* **What is being asked**
Please quote exactly the lines below from the line containing "USB 74: [1048,135,1122,188]" to the line containing "Guides: [210,149,246,177] ->", both lines included, and nothing else.

* **Exercise data**
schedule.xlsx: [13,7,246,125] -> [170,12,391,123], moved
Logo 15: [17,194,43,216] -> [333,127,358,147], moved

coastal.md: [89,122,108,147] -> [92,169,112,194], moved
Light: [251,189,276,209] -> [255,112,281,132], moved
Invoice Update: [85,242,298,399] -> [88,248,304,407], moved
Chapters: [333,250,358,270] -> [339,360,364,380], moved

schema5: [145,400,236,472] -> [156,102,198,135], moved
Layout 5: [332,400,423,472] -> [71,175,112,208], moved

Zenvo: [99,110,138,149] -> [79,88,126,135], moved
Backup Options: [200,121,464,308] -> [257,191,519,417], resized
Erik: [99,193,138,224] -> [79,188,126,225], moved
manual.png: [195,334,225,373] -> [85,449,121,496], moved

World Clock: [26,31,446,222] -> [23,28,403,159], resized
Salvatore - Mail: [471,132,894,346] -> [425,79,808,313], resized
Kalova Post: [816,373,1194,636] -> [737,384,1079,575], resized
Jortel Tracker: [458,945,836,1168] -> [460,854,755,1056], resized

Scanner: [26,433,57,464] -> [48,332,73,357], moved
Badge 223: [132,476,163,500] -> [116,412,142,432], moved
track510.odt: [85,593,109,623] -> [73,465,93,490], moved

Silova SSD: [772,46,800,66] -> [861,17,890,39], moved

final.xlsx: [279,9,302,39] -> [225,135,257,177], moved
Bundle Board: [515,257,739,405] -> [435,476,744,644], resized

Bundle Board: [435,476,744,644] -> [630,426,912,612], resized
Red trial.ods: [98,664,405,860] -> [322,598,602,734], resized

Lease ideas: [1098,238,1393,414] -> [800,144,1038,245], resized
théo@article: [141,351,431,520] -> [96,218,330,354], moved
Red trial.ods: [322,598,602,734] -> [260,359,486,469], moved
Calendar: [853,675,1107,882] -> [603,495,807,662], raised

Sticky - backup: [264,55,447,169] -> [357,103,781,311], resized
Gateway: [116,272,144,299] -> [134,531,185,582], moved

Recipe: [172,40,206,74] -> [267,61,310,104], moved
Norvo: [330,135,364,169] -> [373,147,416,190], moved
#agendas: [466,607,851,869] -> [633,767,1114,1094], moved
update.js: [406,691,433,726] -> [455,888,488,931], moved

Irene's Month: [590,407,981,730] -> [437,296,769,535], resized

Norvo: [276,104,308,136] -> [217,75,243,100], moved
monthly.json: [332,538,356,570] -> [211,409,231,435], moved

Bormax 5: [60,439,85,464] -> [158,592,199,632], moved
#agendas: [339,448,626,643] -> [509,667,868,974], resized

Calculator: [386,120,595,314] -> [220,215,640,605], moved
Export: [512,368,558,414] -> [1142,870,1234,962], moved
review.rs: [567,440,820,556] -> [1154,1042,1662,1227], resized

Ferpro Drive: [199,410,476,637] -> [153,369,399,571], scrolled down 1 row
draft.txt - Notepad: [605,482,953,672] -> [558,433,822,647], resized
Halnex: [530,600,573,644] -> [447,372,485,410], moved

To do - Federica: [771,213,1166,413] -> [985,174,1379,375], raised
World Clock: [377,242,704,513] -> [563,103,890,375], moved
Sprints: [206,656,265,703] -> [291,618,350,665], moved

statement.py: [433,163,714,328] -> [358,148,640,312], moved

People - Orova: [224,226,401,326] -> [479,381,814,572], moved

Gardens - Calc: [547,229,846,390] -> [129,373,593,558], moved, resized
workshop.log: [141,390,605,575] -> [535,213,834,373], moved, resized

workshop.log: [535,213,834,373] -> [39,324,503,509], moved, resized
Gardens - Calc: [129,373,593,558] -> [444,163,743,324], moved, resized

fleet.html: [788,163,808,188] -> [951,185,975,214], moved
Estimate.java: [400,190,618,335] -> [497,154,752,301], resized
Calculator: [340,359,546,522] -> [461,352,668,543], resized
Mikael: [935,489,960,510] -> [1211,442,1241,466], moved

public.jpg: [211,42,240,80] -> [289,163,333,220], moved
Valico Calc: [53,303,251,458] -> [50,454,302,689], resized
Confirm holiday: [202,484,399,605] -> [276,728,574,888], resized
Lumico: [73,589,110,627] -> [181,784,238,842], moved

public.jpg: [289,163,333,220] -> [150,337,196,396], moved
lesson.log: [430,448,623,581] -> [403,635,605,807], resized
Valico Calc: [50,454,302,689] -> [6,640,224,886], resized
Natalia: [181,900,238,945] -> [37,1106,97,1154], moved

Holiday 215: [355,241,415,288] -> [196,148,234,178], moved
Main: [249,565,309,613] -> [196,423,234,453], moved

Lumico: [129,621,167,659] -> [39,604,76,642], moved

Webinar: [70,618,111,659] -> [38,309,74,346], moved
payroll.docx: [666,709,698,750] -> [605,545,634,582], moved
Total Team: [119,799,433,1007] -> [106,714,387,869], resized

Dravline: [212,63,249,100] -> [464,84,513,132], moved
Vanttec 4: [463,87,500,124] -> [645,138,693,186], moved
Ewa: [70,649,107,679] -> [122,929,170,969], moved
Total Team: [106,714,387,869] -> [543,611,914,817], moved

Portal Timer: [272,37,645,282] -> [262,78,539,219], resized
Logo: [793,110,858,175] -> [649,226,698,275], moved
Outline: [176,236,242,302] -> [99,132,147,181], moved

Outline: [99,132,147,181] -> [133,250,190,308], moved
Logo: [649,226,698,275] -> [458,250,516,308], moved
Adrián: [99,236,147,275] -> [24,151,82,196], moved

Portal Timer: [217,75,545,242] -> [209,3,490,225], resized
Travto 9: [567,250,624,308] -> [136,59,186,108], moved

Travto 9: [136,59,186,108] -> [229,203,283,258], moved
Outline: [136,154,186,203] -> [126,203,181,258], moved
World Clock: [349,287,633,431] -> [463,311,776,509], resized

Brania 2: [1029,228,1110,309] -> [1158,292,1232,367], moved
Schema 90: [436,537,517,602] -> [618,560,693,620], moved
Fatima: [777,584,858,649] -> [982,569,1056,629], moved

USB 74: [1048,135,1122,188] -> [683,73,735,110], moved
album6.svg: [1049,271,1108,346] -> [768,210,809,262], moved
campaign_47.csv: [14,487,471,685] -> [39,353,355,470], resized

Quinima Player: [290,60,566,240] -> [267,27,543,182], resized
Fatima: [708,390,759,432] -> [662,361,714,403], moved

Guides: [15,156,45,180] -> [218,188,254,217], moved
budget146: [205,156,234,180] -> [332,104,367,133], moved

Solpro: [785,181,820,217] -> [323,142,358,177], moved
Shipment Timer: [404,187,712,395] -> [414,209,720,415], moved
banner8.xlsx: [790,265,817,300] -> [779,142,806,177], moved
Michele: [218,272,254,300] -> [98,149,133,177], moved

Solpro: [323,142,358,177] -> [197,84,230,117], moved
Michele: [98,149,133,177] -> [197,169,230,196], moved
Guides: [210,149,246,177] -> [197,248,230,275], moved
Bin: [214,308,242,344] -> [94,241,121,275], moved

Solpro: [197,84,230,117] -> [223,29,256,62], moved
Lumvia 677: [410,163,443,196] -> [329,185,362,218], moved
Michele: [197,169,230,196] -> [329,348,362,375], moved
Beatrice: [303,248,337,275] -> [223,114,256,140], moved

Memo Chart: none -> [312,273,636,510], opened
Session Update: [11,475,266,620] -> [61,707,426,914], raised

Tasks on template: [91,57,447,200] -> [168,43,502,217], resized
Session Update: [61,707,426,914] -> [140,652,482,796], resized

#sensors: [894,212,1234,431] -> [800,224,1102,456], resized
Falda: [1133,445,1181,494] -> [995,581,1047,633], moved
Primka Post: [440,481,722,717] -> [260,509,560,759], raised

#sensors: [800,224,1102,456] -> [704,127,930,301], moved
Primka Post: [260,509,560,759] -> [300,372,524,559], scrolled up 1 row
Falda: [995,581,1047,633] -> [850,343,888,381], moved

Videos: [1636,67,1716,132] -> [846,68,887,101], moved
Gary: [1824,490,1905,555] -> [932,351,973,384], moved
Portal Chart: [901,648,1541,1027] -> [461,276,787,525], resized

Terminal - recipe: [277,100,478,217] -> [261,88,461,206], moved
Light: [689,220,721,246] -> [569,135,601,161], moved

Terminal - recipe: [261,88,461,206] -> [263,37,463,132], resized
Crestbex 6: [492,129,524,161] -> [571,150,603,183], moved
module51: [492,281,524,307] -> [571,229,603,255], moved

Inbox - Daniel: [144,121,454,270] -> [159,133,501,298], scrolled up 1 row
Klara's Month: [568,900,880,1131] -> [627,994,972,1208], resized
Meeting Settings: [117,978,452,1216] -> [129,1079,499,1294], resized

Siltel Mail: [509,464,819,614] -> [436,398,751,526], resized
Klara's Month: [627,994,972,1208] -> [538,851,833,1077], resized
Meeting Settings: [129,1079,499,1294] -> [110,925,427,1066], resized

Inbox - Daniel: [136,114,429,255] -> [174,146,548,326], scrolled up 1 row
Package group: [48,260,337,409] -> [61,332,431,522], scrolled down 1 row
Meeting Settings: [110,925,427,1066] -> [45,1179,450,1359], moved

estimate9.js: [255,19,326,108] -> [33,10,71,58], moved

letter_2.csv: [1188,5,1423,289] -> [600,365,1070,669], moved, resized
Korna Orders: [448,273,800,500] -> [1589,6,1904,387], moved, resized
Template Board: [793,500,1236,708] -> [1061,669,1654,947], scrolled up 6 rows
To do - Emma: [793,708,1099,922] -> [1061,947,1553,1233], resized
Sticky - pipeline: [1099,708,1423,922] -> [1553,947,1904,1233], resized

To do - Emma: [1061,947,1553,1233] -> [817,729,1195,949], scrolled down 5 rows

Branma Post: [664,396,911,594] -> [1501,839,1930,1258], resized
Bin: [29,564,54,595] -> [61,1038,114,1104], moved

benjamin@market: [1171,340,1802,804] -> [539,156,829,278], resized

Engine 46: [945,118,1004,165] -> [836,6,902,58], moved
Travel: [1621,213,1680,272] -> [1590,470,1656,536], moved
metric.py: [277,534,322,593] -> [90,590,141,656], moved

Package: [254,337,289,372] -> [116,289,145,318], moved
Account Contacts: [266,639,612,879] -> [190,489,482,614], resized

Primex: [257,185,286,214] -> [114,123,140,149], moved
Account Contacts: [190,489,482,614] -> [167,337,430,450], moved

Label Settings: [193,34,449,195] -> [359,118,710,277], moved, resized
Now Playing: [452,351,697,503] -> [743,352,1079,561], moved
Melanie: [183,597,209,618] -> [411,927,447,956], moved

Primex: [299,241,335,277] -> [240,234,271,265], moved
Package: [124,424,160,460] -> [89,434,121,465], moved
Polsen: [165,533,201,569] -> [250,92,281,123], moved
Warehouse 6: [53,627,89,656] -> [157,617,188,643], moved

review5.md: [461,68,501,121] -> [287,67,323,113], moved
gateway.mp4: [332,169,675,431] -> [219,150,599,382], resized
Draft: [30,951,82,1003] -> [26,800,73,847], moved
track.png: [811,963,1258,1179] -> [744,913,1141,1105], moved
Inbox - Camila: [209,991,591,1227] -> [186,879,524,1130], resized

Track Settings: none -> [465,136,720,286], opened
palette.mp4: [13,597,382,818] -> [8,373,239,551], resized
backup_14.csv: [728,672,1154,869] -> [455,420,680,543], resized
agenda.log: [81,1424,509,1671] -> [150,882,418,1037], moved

* **Output for this exercise**
USB 74: [1048,135,1122,188] -> [683,73,735,110], moved
album6.svg: [1049,271,1108,346] -> [768,210,809,262], moved
campaign_47.csv: [14,487,471,685] -> [39,353,355,470], resized

Quinima Player: [290,60,566,240] -> [267,27,543,182], resized
Fatima: [708,390,759,432] -> [662,361,714,403], moved

Guides: [15,156,45,180] -> [218,188,254,217], moved
budget146: [205,156,234,180] -> [332,104,367,133], moved

Solpro: [785,181,820,217] -> [323,142,358,177], moved
Shipment Timer: [404,187,712,395] -> [414,209,720,415], moved
banner8.xlsx: [790,265,817,300] -> [779,142,806,177], moved
Michele: [218,272,254,300] -> [98,149,133,177], moved

Solpro: [323,142,358,177] -> [197,84,230,117], moved
Michele: [98,149,133,177] -> [197,169,230,196], moved
Guides: [210,149,246,177] -> [197,248,230,275], moved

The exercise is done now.